▸ Exercise requirements
Repeat the records below word for word and omit each image.

▸ Dataset excerpts
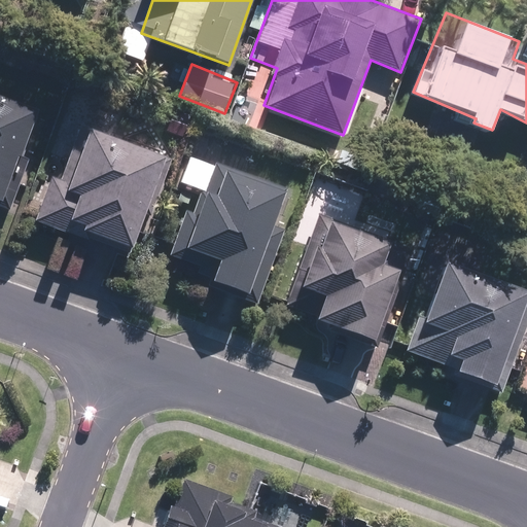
[(40,110),(0,95),(0,202),(5,204),(40,110)]
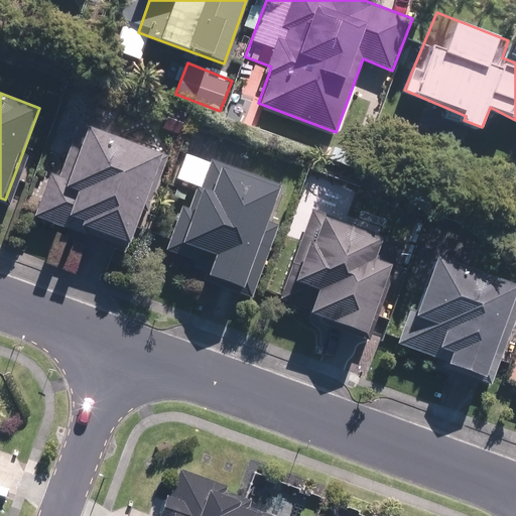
[(200,120),(169,108),(161,129),(191,140),(200,120)]
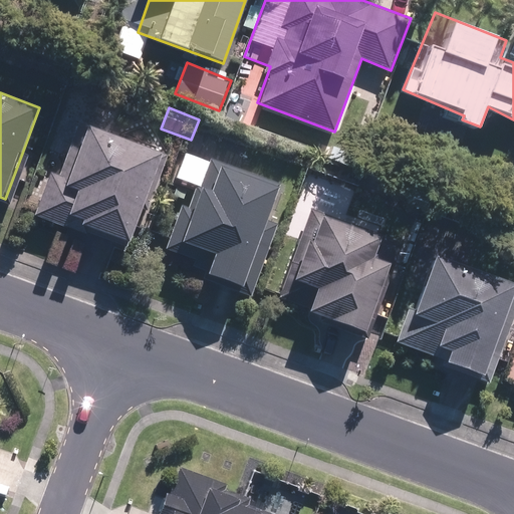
[(169,151),(80,120),(49,212),(138,242),(169,151)]
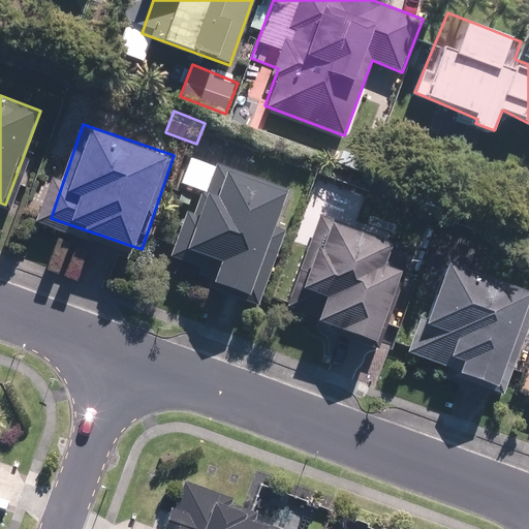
[(269,182),(209,161),(175,255),(217,270),(213,282),(257,297),(291,194),(268,186),(269,182)]
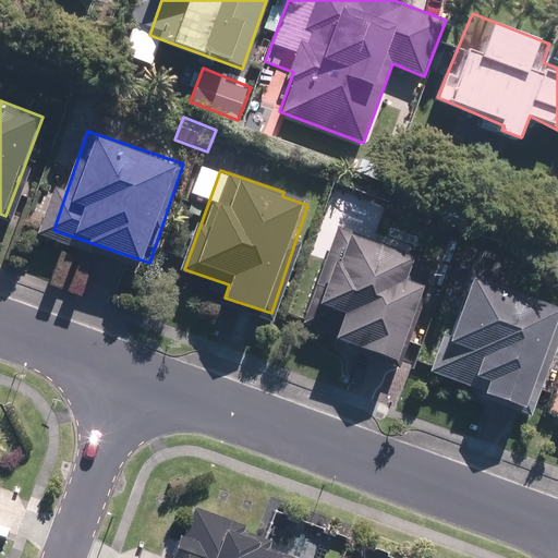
[(346,313),(336,337),(400,364),(439,261),(339,221),(299,326),(315,331),(325,305),(346,313)]
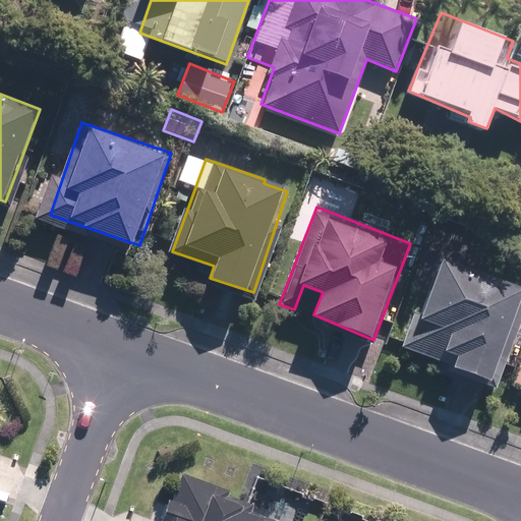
[(407,350),(440,362),(444,354),(456,358),(453,365),(498,385),(520,323),(520,285),(444,255),(420,316),(414,314),(402,348),(407,350)]
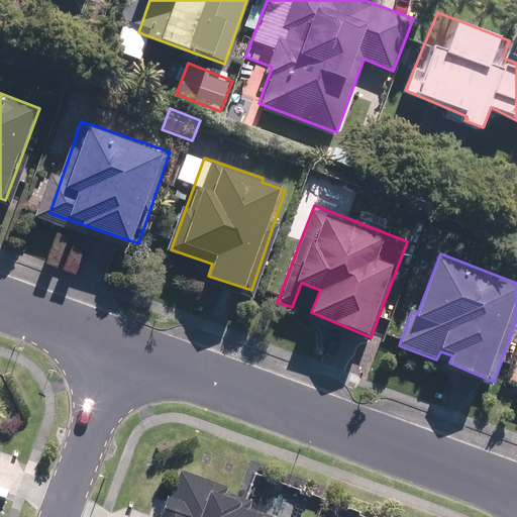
[(178,476),(163,516),(282,516),(284,513),(178,476)]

▸ Solution below
[(40,110),(0,95),(0,202),(5,204),(40,110)]
[(200,120),(169,108),(161,129),(191,140),(200,120)]
[(169,151),(80,120),(49,212),(138,242),(169,151)]
[(269,182),(209,161),(175,255),(217,270),(213,282),(257,297),(291,194),(268,186),(269,182)]
[(346,313),(336,337),(400,364),(439,261),(339,221),(299,326),(315,331),(325,305),(346,313)]
[(407,350),(440,362),(444,354),(456,358),(453,365),(498,385),(520,323),(520,285),(444,255),(420,316),(414,314),(402,348),(407,350)]
[(178,476),(163,516),(282,516),(284,513),(178,476)]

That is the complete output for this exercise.